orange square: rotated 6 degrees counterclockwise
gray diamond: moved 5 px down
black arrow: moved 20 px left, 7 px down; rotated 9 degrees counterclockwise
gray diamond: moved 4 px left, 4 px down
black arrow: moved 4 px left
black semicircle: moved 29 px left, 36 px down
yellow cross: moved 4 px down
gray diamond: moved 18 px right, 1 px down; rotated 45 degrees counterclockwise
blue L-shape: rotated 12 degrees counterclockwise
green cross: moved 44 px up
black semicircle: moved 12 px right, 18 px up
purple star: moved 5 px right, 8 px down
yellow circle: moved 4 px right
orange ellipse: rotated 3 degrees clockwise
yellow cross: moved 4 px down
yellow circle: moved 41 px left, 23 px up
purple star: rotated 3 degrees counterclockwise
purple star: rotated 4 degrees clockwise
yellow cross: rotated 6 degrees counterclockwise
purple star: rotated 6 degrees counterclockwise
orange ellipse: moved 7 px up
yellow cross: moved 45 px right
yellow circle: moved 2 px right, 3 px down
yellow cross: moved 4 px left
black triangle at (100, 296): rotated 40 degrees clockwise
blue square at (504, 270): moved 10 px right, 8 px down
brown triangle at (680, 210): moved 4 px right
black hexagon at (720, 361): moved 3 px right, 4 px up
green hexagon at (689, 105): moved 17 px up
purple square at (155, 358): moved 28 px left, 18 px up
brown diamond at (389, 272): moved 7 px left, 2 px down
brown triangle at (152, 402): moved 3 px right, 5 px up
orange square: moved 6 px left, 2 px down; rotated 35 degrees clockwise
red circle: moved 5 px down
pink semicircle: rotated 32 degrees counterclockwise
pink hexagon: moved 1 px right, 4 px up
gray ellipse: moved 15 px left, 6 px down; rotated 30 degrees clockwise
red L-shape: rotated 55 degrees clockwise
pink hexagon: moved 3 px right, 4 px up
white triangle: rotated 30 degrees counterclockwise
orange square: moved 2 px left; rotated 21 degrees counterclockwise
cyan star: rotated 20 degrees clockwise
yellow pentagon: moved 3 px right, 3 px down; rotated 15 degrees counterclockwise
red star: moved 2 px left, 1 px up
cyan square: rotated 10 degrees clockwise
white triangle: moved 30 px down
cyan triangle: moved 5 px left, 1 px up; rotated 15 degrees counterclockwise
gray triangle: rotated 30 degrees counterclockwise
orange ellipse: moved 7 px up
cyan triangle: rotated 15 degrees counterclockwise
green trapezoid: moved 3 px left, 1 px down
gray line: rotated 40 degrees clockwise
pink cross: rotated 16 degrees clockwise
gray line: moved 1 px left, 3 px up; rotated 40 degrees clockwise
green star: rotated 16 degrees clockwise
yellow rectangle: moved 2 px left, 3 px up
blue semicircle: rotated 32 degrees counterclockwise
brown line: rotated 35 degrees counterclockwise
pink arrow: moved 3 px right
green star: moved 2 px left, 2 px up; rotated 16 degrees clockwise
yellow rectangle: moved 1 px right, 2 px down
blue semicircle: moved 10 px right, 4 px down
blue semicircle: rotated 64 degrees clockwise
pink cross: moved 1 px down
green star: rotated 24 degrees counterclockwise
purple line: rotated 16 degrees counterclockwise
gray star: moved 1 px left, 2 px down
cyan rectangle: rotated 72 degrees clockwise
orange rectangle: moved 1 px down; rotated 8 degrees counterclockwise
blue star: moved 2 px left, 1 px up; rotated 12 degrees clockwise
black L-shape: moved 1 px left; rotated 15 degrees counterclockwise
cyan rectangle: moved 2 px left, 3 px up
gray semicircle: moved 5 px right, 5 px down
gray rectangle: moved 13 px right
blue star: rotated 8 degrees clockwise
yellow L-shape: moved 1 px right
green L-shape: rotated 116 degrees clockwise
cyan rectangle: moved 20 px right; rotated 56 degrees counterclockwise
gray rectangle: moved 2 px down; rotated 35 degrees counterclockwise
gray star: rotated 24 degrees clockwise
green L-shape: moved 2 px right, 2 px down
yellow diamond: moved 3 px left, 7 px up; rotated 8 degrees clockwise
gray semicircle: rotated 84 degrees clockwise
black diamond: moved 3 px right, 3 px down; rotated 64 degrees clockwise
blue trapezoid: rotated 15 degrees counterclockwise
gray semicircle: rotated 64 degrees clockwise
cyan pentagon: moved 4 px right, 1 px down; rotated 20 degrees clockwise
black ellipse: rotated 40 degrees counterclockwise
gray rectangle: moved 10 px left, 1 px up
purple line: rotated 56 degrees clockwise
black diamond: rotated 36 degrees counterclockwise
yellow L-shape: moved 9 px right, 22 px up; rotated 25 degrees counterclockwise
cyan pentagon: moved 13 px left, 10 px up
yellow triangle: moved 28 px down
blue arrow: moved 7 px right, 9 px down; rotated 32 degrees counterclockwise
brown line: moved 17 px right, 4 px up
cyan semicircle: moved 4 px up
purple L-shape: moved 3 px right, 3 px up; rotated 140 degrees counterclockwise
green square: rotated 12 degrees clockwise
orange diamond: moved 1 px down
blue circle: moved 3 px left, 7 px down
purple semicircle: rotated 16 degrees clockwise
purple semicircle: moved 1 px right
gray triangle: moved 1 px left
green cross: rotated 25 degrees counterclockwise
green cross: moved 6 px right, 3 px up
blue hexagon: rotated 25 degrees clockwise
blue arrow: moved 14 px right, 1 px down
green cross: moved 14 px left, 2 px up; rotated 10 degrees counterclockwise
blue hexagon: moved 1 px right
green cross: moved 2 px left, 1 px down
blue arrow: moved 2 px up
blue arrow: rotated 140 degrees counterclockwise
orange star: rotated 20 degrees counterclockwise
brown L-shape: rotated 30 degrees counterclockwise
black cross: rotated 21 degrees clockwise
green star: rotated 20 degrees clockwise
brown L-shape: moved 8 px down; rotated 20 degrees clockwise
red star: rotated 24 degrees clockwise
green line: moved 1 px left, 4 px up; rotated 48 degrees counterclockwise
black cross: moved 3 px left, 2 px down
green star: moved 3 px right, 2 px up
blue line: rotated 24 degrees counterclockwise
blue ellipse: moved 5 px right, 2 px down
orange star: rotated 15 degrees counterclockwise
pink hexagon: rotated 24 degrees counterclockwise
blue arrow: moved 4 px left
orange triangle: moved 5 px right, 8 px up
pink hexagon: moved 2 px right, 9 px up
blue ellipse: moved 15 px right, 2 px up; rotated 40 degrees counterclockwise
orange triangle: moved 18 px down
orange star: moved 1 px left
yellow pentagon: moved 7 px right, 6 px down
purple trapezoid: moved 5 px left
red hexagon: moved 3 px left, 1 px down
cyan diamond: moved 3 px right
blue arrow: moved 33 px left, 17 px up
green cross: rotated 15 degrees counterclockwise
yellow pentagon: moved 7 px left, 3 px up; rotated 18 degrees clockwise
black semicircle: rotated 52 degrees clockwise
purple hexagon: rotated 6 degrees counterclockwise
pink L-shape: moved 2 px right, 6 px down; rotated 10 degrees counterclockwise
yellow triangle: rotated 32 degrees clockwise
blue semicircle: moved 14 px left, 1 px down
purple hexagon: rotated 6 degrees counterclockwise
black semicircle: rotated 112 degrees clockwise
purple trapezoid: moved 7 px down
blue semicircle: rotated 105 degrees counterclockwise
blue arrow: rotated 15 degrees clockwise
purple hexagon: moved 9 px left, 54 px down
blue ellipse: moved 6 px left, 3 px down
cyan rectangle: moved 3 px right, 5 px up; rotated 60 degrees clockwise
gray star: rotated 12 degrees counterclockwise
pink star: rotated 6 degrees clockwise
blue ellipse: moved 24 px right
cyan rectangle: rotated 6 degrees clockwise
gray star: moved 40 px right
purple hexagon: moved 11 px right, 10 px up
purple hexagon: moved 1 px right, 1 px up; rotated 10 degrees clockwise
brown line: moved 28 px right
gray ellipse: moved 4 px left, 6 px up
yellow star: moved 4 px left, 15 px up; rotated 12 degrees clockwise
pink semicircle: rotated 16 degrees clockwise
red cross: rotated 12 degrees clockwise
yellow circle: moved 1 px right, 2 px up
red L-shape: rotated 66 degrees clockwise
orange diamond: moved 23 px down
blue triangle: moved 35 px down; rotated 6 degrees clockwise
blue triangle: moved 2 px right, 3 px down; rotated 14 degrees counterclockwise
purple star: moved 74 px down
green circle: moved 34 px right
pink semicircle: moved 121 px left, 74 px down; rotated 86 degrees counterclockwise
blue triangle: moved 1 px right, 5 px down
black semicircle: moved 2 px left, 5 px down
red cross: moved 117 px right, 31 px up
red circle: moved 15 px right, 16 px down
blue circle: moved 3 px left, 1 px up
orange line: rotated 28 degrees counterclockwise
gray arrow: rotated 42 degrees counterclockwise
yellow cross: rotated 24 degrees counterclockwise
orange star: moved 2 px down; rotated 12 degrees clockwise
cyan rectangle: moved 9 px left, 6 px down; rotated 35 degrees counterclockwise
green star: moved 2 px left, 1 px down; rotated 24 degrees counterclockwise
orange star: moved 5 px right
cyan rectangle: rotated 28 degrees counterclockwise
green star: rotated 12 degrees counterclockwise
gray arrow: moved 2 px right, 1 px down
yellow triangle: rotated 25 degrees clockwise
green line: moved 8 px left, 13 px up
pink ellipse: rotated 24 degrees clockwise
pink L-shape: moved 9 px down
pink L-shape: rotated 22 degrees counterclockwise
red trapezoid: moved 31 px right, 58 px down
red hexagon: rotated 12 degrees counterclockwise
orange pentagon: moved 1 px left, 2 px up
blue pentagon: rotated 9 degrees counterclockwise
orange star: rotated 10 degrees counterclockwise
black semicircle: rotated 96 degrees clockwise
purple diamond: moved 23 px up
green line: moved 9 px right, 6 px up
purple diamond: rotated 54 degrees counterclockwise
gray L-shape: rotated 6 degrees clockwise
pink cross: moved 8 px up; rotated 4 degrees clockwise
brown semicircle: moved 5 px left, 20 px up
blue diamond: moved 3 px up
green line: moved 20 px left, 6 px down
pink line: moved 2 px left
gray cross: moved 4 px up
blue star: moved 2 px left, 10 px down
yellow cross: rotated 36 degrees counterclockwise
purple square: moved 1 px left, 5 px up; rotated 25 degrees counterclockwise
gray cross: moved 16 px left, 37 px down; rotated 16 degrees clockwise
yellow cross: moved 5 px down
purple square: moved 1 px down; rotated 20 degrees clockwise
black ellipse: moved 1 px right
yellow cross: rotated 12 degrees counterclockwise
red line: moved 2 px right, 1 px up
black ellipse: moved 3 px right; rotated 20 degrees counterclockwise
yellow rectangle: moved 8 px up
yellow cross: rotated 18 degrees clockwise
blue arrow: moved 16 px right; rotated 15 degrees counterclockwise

Task details | Could you write out the lines from the first one through the one containing "black semicircle: moved 29", replacing "gray diamond" with "gray rhombus" and changing nothing else?

Correct output |
orange square: rotated 6 degrees counterclockwise
gray rhombus: moved 5 px down
black arrow: moved 20 px left, 7 px down; rotated 9 degrees counterclockwise
gray rhombus: moved 4 px left, 4 px down
black arrow: moved 4 px left
black semicircle: moved 29 px left, 36 px down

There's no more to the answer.